EXERCISE DIRECTIONS: Output the following data exactly.

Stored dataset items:

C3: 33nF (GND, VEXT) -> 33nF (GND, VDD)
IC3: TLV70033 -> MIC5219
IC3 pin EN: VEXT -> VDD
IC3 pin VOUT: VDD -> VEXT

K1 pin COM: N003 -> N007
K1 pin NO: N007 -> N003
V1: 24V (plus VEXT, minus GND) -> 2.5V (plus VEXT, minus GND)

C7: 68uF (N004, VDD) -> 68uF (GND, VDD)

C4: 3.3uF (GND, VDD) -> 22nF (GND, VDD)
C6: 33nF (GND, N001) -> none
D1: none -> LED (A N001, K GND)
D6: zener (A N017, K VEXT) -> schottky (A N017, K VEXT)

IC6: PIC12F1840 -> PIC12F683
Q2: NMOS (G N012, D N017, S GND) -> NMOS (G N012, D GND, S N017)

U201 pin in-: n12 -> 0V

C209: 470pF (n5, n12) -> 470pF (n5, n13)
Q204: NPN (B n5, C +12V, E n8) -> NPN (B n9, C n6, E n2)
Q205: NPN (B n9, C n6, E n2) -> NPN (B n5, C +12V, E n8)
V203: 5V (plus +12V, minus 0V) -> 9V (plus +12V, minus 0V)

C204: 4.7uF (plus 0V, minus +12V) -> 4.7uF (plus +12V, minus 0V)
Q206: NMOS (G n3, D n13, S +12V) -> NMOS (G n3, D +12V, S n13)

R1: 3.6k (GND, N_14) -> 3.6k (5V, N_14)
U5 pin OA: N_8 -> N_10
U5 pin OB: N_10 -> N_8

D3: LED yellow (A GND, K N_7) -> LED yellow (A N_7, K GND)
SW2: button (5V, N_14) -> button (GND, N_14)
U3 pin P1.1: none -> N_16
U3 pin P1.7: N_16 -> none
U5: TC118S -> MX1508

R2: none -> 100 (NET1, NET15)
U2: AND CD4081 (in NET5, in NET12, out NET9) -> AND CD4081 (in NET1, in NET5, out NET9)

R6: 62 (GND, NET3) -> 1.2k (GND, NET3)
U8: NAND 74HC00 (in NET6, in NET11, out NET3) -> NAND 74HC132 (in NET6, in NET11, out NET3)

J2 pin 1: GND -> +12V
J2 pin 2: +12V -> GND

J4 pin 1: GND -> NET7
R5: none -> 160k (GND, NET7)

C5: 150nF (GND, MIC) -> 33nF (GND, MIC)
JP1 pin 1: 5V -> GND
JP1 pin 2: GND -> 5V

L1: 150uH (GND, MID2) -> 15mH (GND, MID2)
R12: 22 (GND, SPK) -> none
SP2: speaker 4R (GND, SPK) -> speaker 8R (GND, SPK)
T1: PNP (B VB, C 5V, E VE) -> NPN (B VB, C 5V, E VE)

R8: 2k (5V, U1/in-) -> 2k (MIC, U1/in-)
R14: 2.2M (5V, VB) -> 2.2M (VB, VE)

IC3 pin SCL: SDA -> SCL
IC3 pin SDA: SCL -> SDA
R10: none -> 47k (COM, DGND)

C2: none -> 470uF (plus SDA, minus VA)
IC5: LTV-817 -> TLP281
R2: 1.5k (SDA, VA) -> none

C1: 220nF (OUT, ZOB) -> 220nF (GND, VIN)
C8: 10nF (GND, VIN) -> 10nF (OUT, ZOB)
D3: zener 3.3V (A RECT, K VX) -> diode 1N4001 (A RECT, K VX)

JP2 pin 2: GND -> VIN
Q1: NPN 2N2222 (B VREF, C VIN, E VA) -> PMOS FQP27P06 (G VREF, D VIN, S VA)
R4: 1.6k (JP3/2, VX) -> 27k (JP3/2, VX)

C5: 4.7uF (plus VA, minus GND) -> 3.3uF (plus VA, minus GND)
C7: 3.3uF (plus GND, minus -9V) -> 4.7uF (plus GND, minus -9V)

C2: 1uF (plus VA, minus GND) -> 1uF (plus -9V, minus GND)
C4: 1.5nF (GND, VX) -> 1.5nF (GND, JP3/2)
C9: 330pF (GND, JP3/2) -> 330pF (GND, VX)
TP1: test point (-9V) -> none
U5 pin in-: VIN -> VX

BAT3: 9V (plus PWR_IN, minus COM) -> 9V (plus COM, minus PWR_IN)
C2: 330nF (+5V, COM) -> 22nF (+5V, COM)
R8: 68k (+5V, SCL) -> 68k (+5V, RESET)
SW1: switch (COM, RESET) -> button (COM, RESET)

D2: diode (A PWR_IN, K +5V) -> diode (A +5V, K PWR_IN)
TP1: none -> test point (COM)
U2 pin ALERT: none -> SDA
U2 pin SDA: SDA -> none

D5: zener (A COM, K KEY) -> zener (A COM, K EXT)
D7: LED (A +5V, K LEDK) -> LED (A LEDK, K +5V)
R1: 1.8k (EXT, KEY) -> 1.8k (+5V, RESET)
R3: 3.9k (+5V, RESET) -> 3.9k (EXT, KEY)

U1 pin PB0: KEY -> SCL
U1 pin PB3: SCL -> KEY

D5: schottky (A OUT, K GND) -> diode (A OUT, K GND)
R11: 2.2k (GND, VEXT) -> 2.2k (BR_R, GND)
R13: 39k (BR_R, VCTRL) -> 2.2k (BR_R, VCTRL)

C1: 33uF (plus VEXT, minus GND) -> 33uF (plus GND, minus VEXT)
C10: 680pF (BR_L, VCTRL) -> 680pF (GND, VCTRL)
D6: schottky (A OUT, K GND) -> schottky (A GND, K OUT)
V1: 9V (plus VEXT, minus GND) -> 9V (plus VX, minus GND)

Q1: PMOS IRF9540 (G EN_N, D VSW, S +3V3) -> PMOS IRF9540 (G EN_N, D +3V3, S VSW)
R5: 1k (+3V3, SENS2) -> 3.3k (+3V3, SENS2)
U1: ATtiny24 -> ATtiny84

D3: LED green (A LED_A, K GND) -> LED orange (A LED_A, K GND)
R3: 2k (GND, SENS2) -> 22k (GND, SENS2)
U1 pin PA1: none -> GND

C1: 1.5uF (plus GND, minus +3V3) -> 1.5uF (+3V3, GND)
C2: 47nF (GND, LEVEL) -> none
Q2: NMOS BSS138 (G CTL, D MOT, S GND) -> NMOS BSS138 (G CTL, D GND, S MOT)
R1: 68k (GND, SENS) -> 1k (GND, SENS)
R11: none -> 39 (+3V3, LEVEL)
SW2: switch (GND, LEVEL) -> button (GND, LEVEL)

ANSWER TO THE EXERCISE:
C3: 33nF (GND, VEXT) -> 33nF (GND, VDD)
IC3: TLV70033 -> MIC5219
IC3 pin EN: VEXT -> VDD
IC3 pin VOUT: VDD -> VEXT

K1 pin COM: N003 -> N007
K1 pin NO: N007 -> N003
V1: 24V (plus VEXT, minus GND) -> 2.5V (plus VEXT, minus GND)

C7: 68uF (N004, VDD) -> 68uF (GND, VDD)

C4: 3.3uF (GND, VDD) -> 22nF (GND, VDD)
C6: 33nF (GND, N001) -> none
D1: none -> LED (A N001, K GND)
D6: zener (A N017, K VEXT) -> schottky (A N017, K VEXT)

IC6: PIC12F1840 -> PIC12F683
Q2: NMOS (G N012, D N017, S GND) -> NMOS (G N012, D GND, S N017)

U201 pin in-: n12 -> 0V

C209: 470pF (n5, n12) -> 470pF (n5, n13)
Q204: NPN (B n5, C +12V, E n8) -> NPN (B n9, C n6, E n2)
Q205: NPN (B n9, C n6, E n2) -> NPN (B n5, C +12V, E n8)
V203: 5V (plus +12V, minus 0V) -> 9V (plus +12V, minus 0V)

C204: 4.7uF (plus 0V, minus +12V) -> 4.7uF (plus +12V, minus 0V)
Q206: NMOS (G n3, D n13, S +12V) -> NMOS (G n3, D +12V, S n13)

R1: 3.6k (GND, N_14) -> 3.6k (5V, N_14)
U5 pin OA: N_8 -> N_10
U5 pin OB: N_10 -> N_8

D3: LED yellow (A GND, K N_7) -> LED yellow (A N_7, K GND)
SW2: button (5V, N_14) -> button (GND, N_14)
U3 pin P1.1: none -> N_16
U3 pin P1.7: N_16 -> none
U5: TC118S -> MX1508

R2: none -> 100 (NET1, NET15)
U2: AND CD4081 (in NET5, in NET12, out NET9) -> AND CD4081 (in NET1, in NET5, out NET9)

R6: 62 (GND, NET3) -> 1.2k (GND, NET3)
U8: NAND 74HC00 (in NET6, in NET11, out NET3) -> NAND 74HC132 (in NET6, in NET11, out NET3)

J2 pin 1: GND -> +12V
J2 pin 2: +12V -> GND

J4 pin 1: GND -> NET7
R5: none -> 160k (GND, NET7)

C5: 150nF (GND, MIC) -> 33nF (GND, MIC)
JP1 pin 1: 5V -> GND
JP1 pin 2: GND -> 5V

L1: 150uH (GND, MID2) -> 15mH (GND, MID2)
R12: 22 (GND, SPK) -> none
SP2: speaker 4R (GND, SPK) -> speaker 8R (GND, SPK)
T1: PNP (B VB, C 5V, E VE) -> NPN (B VB, C 5V, E VE)

R8: 2k (5V, U1/in-) -> 2k (MIC, U1/in-)
R14: 2.2M (5V, VB) -> 2.2M (VB, VE)

IC3 pin SCL: SDA -> SCL
IC3 pin SDA: SCL -> SDA
R10: none -> 47k (COM, DGND)

C2: none -> 470uF (plus SDA, minus VA)
IC5: LTV-817 -> TLP281
R2: 1.5k (SDA, VA) -> none

C1: 220nF (OUT, ZOB) -> 220nF (GND, VIN)
C8: 10nF (GND, VIN) -> 10nF (OUT, ZOB)
D3: zener 3.3V (A RECT, K VX) -> diode 1N4001 (A RECT, K VX)

JP2 pin 2: GND -> VIN
Q1: NPN 2N2222 (B VREF, C VIN, E VA) -> PMOS FQP27P06 (G VREF, D VIN, S VA)
R4: 1.6k (JP3/2, VX) -> 27k (JP3/2, VX)

C5: 4.7uF (plus VA, minus GND) -> 3.3uF (plus VA, minus GND)
C7: 3.3uF (plus GND, minus -9V) -> 4.7uF (plus GND, minus -9V)

C2: 1uF (plus VA, minus GND) -> 1uF (plus -9V, minus GND)
C4: 1.5nF (GND, VX) -> 1.5nF (GND, JP3/2)
C9: 330pF (GND, JP3/2) -> 330pF (GND, VX)
TP1: test point (-9V) -> none
U5 pin in-: VIN -> VX

BAT3: 9V (plus PWR_IN, minus COM) -> 9V (plus COM, minus PWR_IN)
C2: 330nF (+5V, COM) -> 22nF (+5V, COM)
R8: 68k (+5V, SCL) -> 68k (+5V, RESET)
SW1: switch (COM, RESET) -> button (COM, RESET)

D2: diode (A PWR_IN, K +5V) -> diode (A +5V, K PWR_IN)
TP1: none -> test point (COM)
U2 pin ALERT: none -> SDA
U2 pin SDA: SDA -> none

D5: zener (A COM, K KEY) -> zener (A COM, K EXT)
D7: LED (A +5V, K LEDK) -> LED (A LEDK, K +5V)
R1: 1.8k (EXT, KEY) -> 1.8k (+5V, RESET)
R3: 3.9k (+5V, RESET) -> 3.9k (EXT, KEY)

U1 pin PB0: KEY -> SCL
U1 pin PB3: SCL -> KEY

D5: schottky (A OUT, K GND) -> diode (A OUT, K GND)
R11: 2.2k (GND, VEXT) -> 2.2k (BR_R, GND)
R13: 39k (BR_R, VCTRL) -> 2.2k (BR_R, VCTRL)

C1: 33uF (plus VEXT, minus GND) -> 33uF (plus GND, minus VEXT)
C10: 680pF (BR_L, VCTRL) -> 680pF (GND, VCTRL)
D6: schottky (A OUT, K GND) -> schottky (A GND, K OUT)
V1: 9V (plus VEXT, minus GND) -> 9V (plus VX, minus GND)

Q1: PMOS IRF9540 (G EN_N, D VSW, S +3V3) -> PMOS IRF9540 (G EN_N, D +3V3, S VSW)
R5: 1k (+3V3, SENS2) -> 3.3k (+3V3, SENS2)
U1: ATtiny24 -> ATtiny84

D3: LED green (A LED_A, K GND) -> LED orange (A LED_A, K GND)
R3: 2k (GND, SENS2) -> 22k (GND, SENS2)
U1 pin PA1: none -> GND

C1: 1.5uF (plus GND, minus +3V3) -> 1.5uF (+3V3, GND)
C2: 47nF (GND, LEVEL) -> none
Q2: NMOS BSS138 (G CTL, D MOT, S GND) -> NMOS BSS138 (G CTL, D GND, S MOT)
R1: 68k (GND, SENS) -> 1k (GND, SENS)
R11: none -> 39 (+3V3, LEVEL)
SW2: switch (GND, LEVEL) -> button (GND, LEVEL)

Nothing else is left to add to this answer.